Start of INFORMATION GIVEN

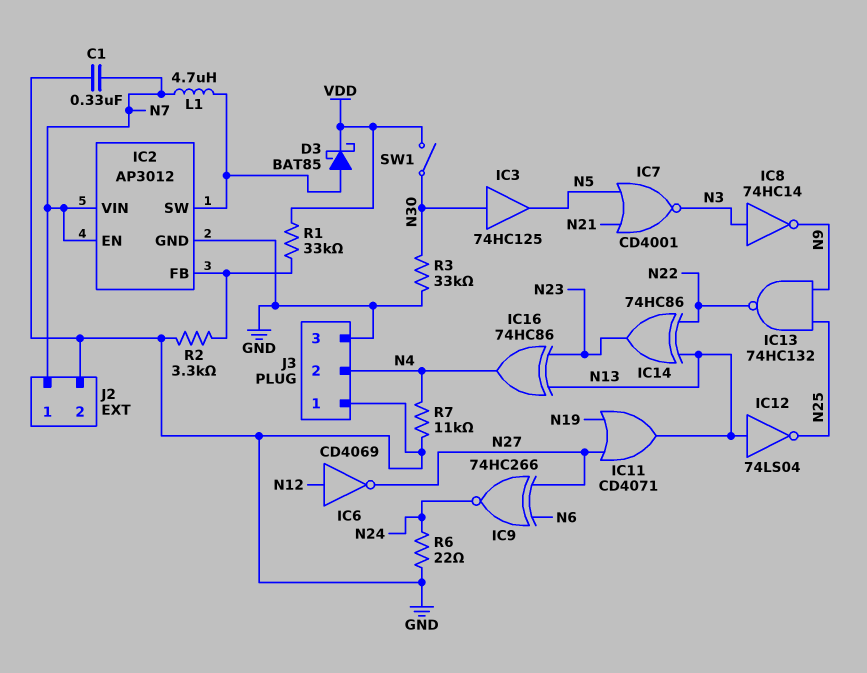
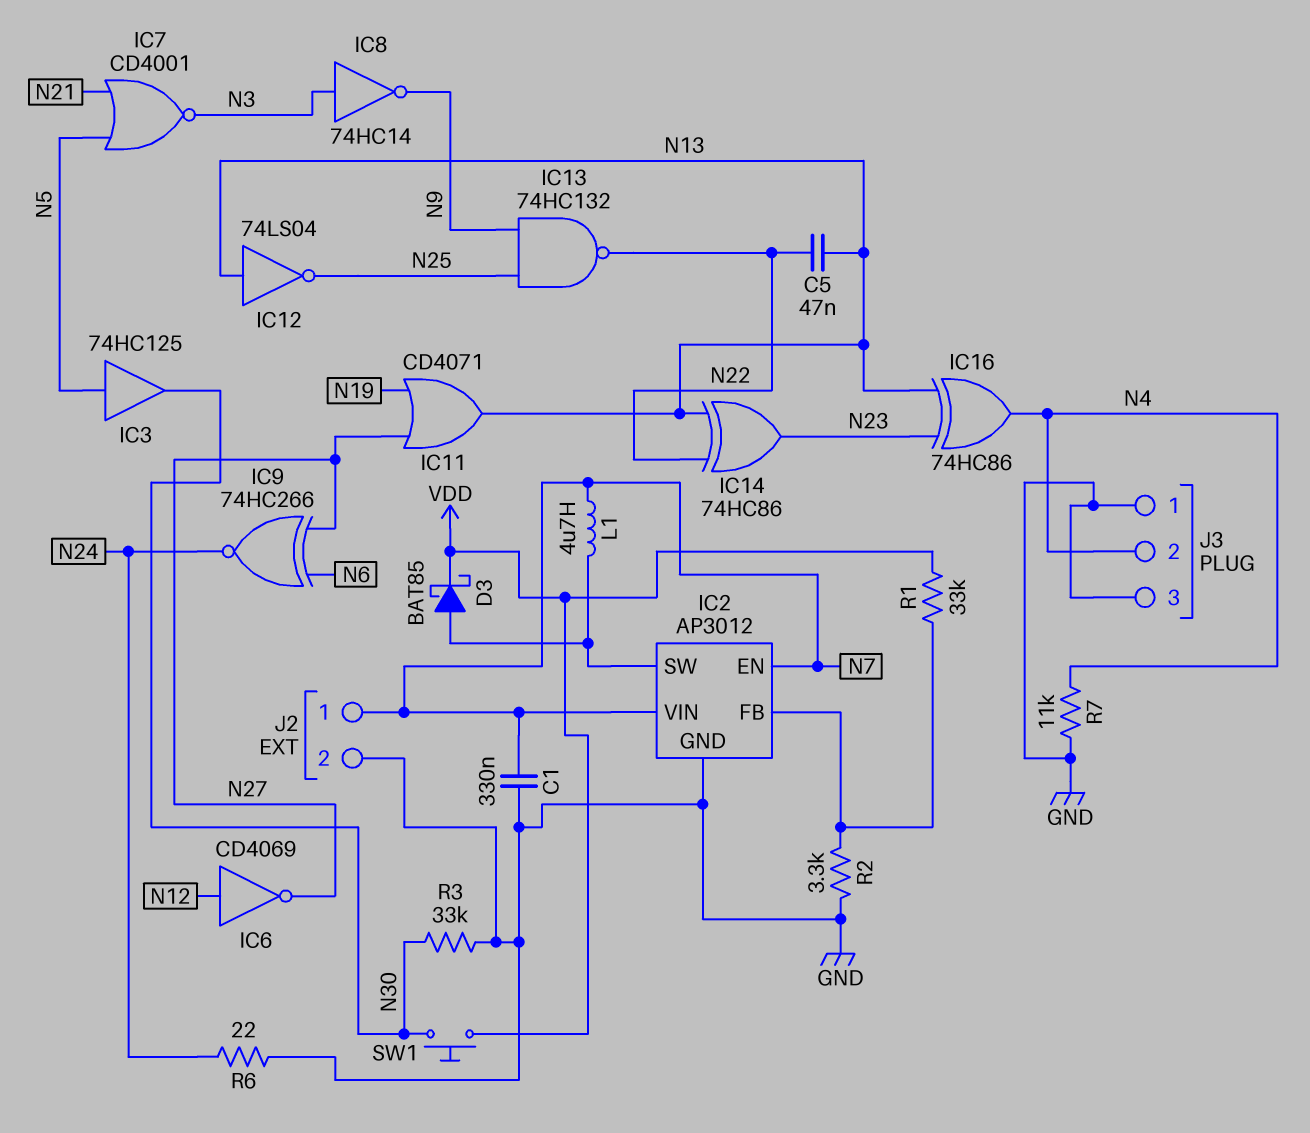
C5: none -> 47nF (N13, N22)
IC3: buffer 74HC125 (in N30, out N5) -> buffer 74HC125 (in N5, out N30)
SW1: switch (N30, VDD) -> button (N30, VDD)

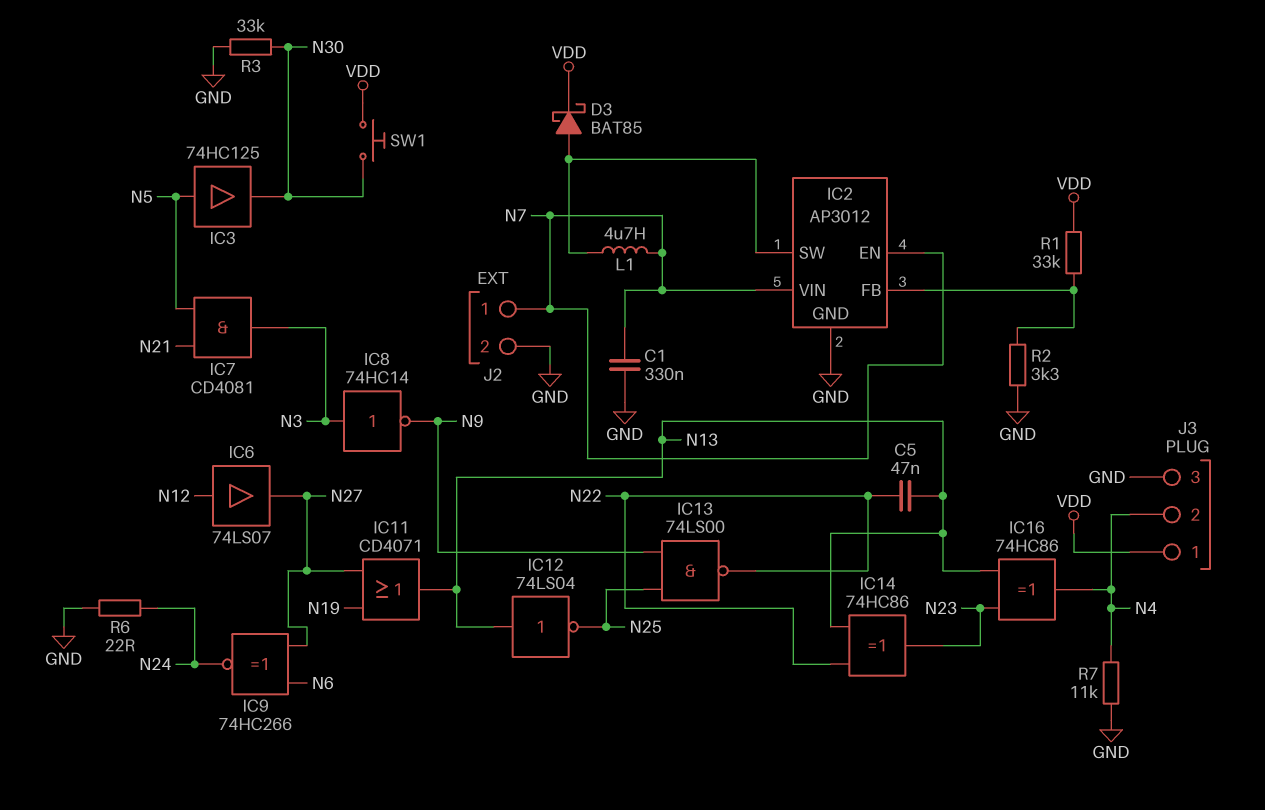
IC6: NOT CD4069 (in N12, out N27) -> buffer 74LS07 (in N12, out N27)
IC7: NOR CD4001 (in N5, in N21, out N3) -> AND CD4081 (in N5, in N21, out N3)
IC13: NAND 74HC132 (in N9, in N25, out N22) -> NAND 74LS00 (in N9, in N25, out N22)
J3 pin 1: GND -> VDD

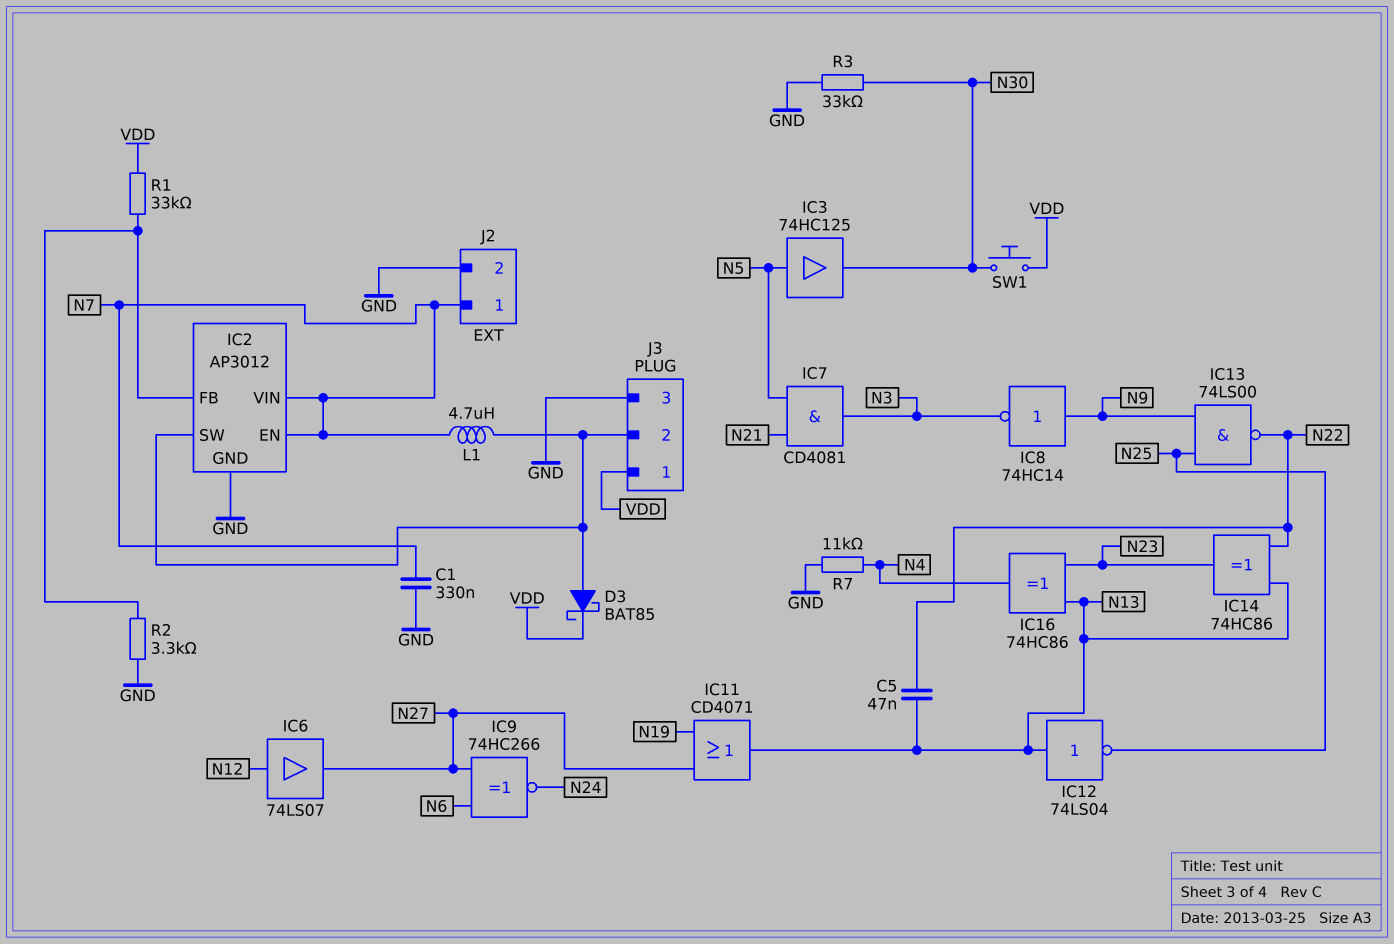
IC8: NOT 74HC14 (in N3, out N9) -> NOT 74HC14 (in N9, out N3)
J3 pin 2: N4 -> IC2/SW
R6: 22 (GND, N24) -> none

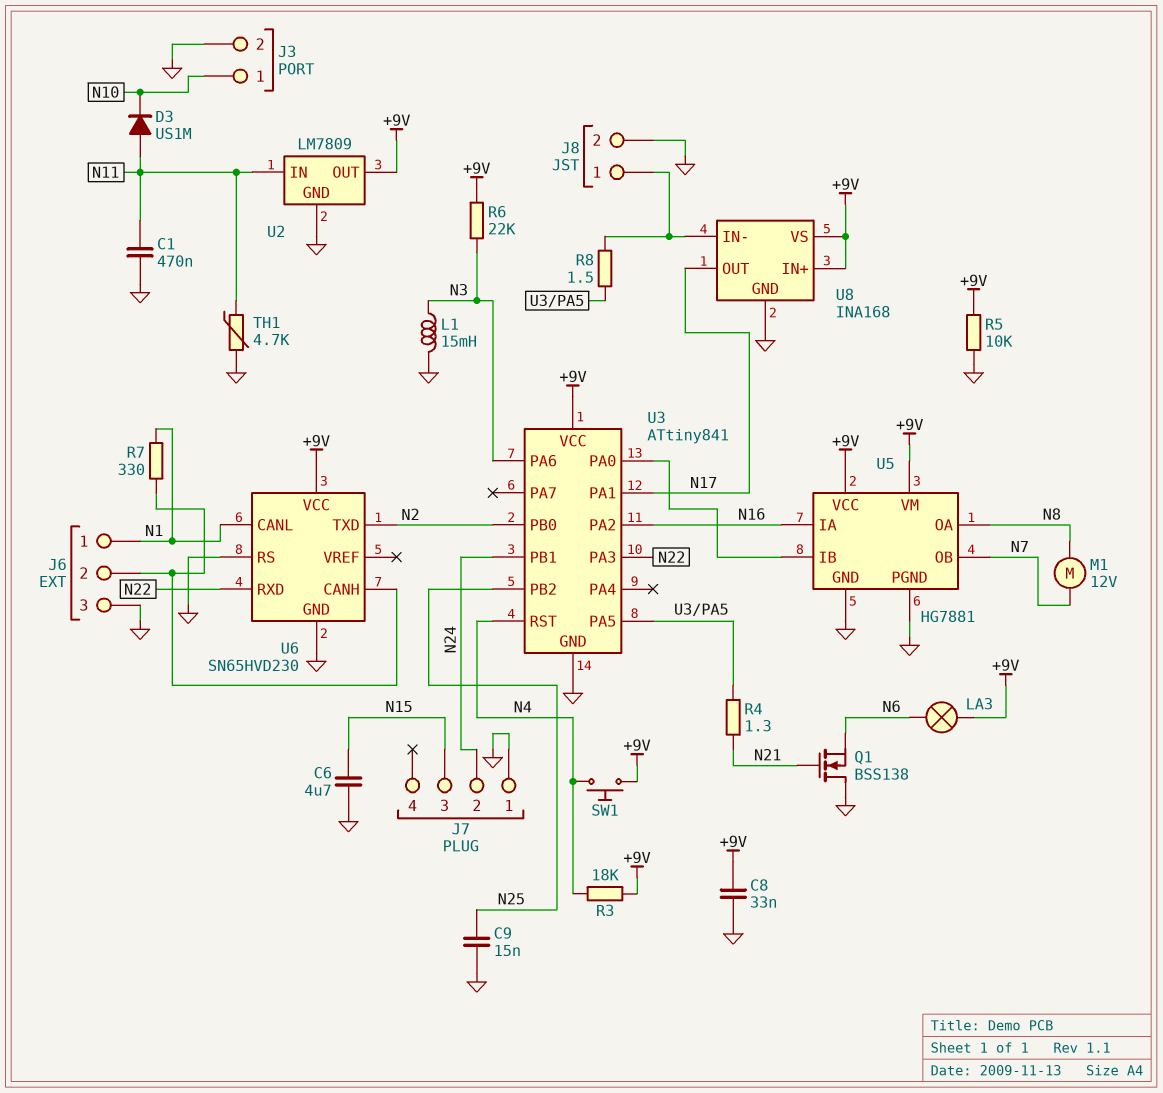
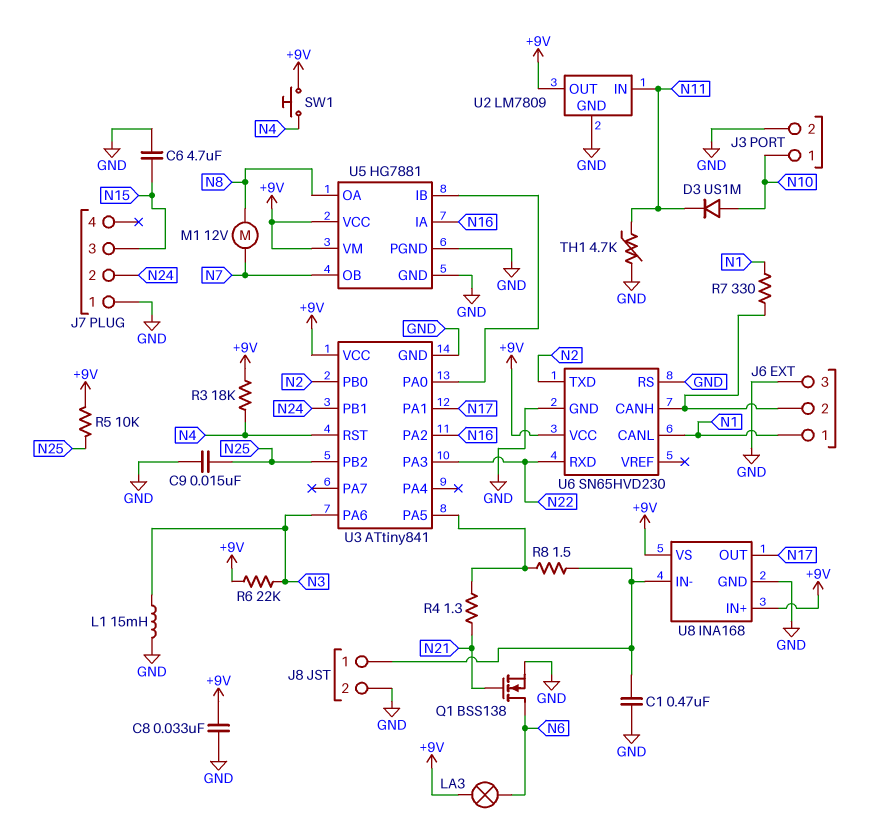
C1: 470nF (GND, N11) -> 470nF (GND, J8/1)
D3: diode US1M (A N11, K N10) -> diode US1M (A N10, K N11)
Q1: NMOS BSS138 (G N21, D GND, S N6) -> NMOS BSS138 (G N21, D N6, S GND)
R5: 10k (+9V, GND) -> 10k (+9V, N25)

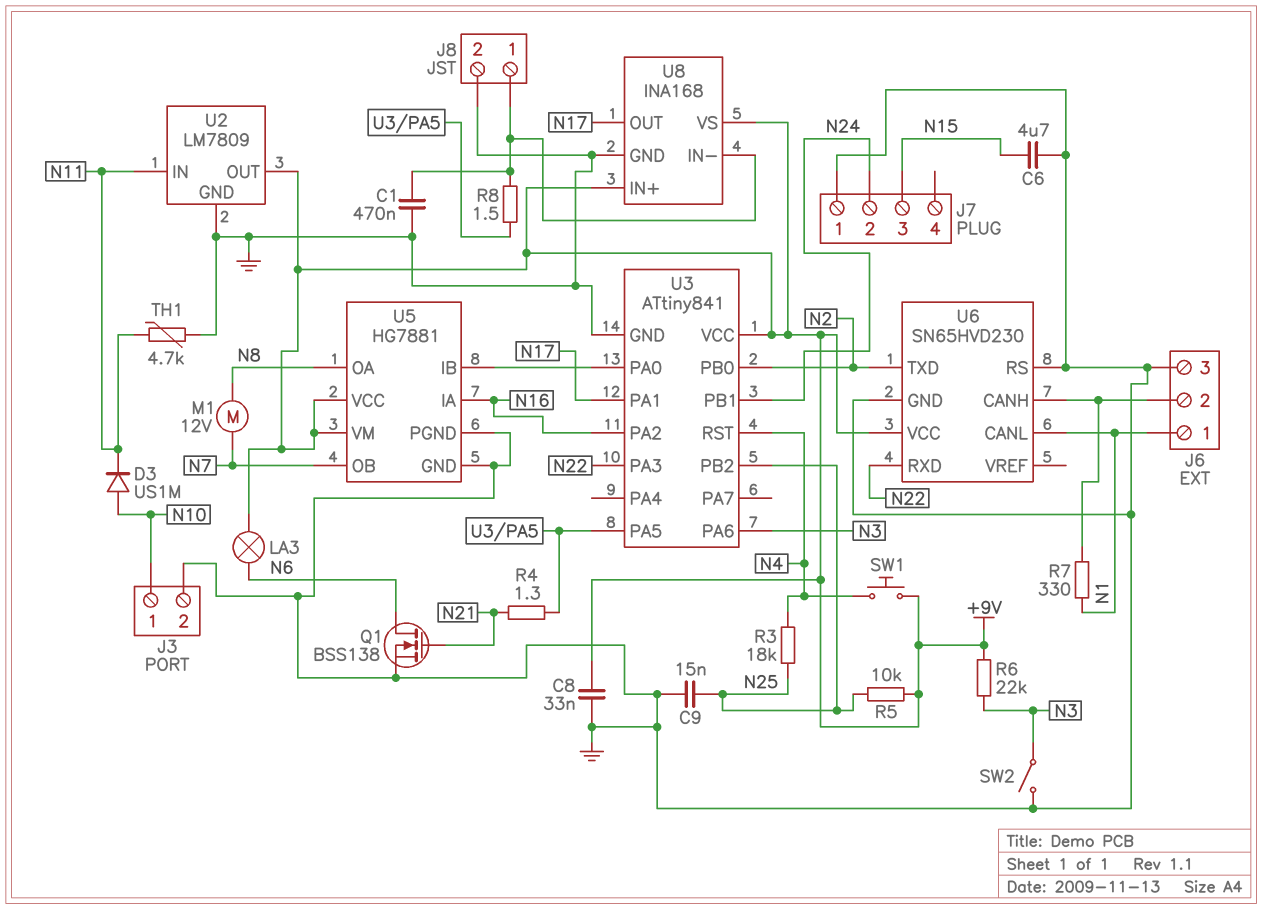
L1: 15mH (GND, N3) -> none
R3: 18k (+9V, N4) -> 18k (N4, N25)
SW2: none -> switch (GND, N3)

End of INFORMATION GIVEN

Pictures are not part of the copy; transcribe the rest of the data verbatim.

C5: none -> 47nF (N13, N22)
IC3: buffer 74HC125 (in N30, out N5) -> buffer 74HC125 (in N5, out N30)
SW1: switch (N30, VDD) -> button (N30, VDD)

IC6: NOT CD4069 (in N12, out N27) -> buffer 74LS07 (in N12, out N27)
IC7: NOR CD4001 (in N5, in N21, out N3) -> AND CD4081 (in N5, in N21, out N3)
IC13: NAND 74HC132 (in N9, in N25, out N22) -> NAND 74LS00 (in N9, in N25, out N22)
J3 pin 1: GND -> VDD

IC8: NOT 74HC14 (in N3, out N9) -> NOT 74HC14 (in N9, out N3)
J3 pin 2: N4 -> IC2/SW
R6: 22 (GND, N24) -> none

C1: 470nF (GND, N11) -> 470nF (GND, J8/1)
D3: diode US1M (A N11, K N10) -> diode US1M (A N10, K N11)
Q1: NMOS BSS138 (G N21, D GND, S N6) -> NMOS BSS138 (G N21, D N6, S GND)
R5: 10k (+9V, GND) -> 10k (+9V, N25)

L1: 15mH (GND, N3) -> none
R3: 18k (+9V, N4) -> 18k (N4, N25)
SW2: none -> switch (GND, N3)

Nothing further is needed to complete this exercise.